Supplied records section start

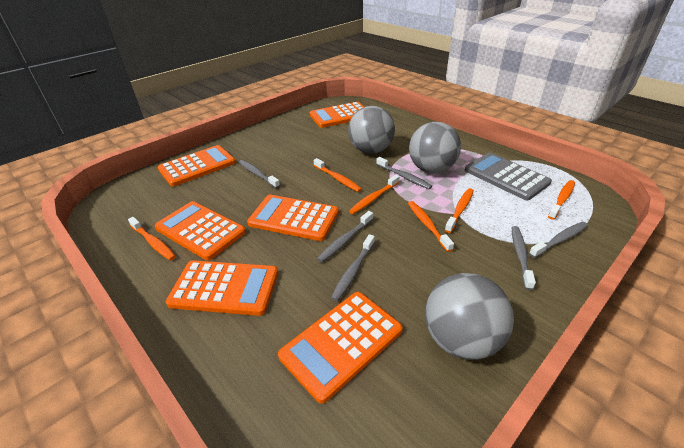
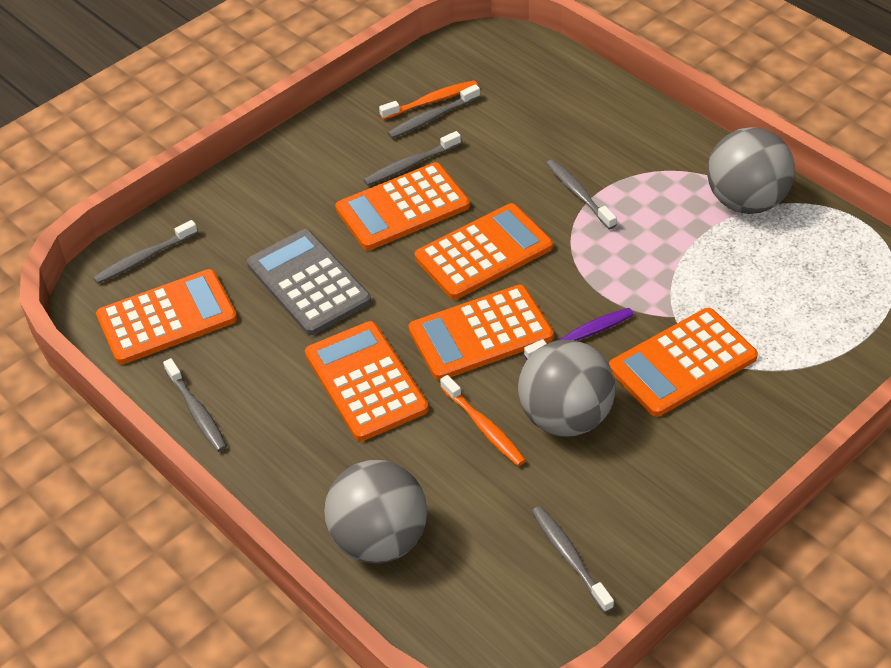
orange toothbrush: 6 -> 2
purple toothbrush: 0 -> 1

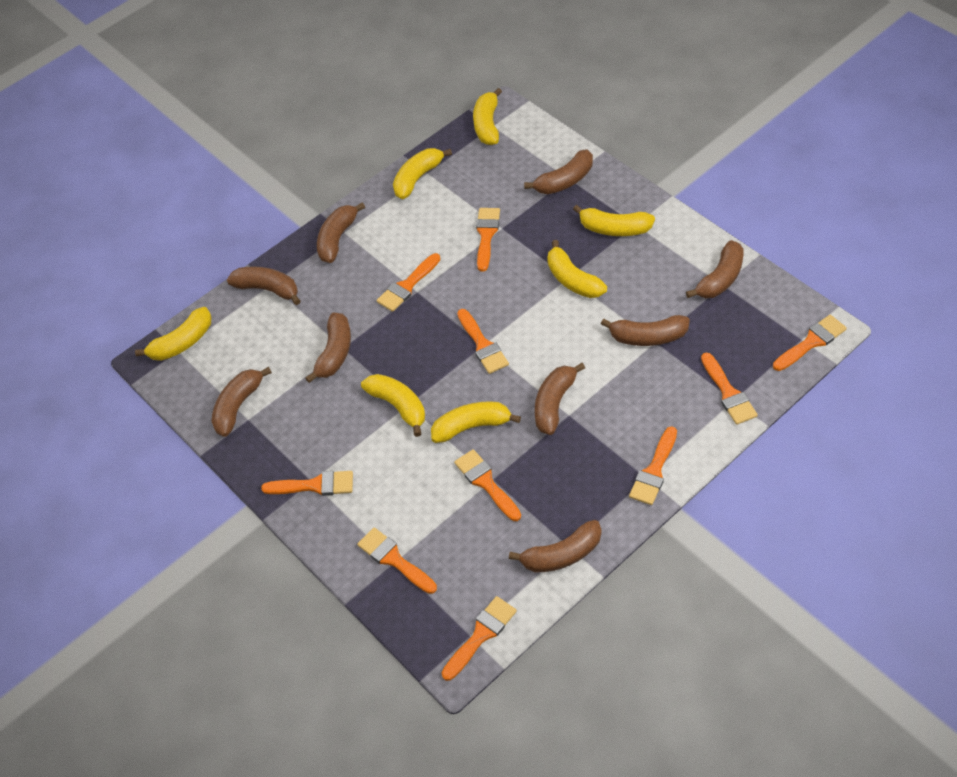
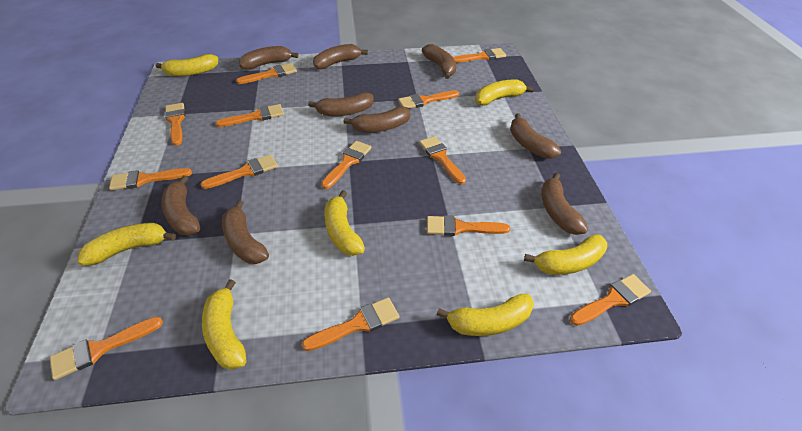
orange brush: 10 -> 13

Supplied records section end
Supplied records section start

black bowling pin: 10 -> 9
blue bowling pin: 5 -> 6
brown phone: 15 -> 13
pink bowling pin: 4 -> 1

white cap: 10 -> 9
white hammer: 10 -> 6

Supplied records section end

From the records above, write out exactly the lines that begin at the line with "orange toothbrush: 6 -> 2" and end at the line with "orange brush: 10 -> 13". Pictures must not appear in the output.

Solution for this problem →
orange toothbrush: 6 -> 2
purple toothbrush: 0 -> 1

orange brush: 10 -> 13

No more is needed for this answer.